** Records for this exercise follows **

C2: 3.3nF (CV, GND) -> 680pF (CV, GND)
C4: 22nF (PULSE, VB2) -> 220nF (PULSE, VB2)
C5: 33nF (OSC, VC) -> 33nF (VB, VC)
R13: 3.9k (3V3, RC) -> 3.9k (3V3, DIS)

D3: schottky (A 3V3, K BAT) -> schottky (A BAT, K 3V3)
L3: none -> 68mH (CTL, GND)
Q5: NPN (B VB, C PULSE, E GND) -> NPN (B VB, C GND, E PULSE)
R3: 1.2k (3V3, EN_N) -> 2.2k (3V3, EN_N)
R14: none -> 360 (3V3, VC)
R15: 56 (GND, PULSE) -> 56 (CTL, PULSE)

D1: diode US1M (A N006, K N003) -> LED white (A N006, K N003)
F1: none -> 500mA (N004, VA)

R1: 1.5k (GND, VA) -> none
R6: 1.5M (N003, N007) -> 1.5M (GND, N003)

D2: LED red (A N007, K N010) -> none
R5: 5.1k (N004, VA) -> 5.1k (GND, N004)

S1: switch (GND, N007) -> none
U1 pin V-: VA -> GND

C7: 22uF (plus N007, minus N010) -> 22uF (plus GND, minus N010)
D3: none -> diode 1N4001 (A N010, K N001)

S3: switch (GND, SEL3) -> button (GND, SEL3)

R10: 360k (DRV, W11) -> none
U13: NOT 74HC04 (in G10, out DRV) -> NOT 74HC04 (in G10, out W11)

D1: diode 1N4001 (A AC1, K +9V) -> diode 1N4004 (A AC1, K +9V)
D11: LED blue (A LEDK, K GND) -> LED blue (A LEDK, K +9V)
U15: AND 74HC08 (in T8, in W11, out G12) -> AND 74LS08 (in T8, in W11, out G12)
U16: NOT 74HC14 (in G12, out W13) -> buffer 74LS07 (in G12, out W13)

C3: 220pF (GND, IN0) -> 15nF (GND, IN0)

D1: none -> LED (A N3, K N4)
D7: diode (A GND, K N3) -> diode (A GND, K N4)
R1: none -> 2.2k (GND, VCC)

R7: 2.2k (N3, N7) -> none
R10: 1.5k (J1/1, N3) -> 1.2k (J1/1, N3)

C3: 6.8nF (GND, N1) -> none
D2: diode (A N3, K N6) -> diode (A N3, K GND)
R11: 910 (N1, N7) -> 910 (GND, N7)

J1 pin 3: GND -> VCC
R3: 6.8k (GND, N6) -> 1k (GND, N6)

** End of Records for this exercise **

Your objective
Your response should contain each line of the listing in which the word "PULSE" occurs.

Solution to the exercise
C4: 22nF (PULSE, VB2) -> 220nF (PULSE, VB2)
Q5: NPN (B VB, C PULSE, E GND) -> NPN (B VB, C GND, E PULSE)
R15: 56 (GND, PULSE) -> 56 (CTL, PULSE)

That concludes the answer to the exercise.